## Working data
┏━━

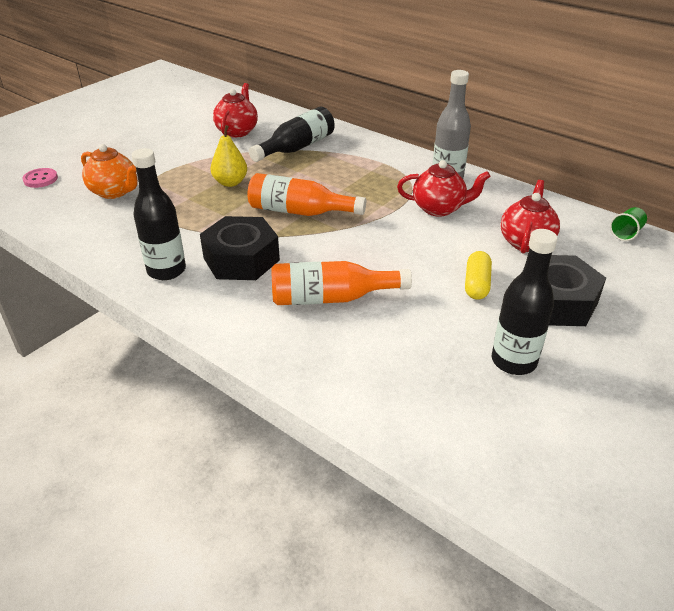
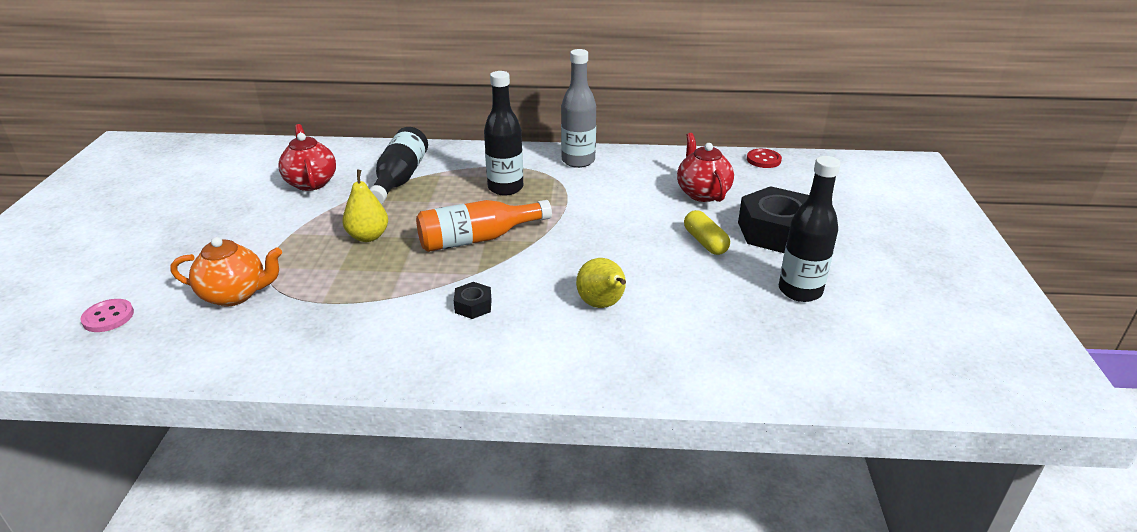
camera: 35 degrees left, 5 degrees down
(166, 270) = (405, 350): black bottle -> black bottle (505, 188)
(241, 259) = (473, 306): black nut -> black nut, size x0.45
(331, 298) = (602, 304): orange bottle -> yellow pear
(439, 208) = (602, 190): red teapot -> none
(626, 233) = (763, 160): green cup -> red button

┗━━

## What the task requires
Every record above should be transcribed exactly; the pictures stay out of the copy.

## Answer space
camera: 35 degrees left, 5 degrees down
(166, 270) = (405, 350): black bottle -> black bottle (505, 188)
(241, 259) = (473, 306): black nut -> black nut, size x0.45
(331, 298) = (602, 304): orange bottle -> yellow pear
(439, 208) = (602, 190): red teapot -> none
(626, 233) = (763, 160): green cup -> red button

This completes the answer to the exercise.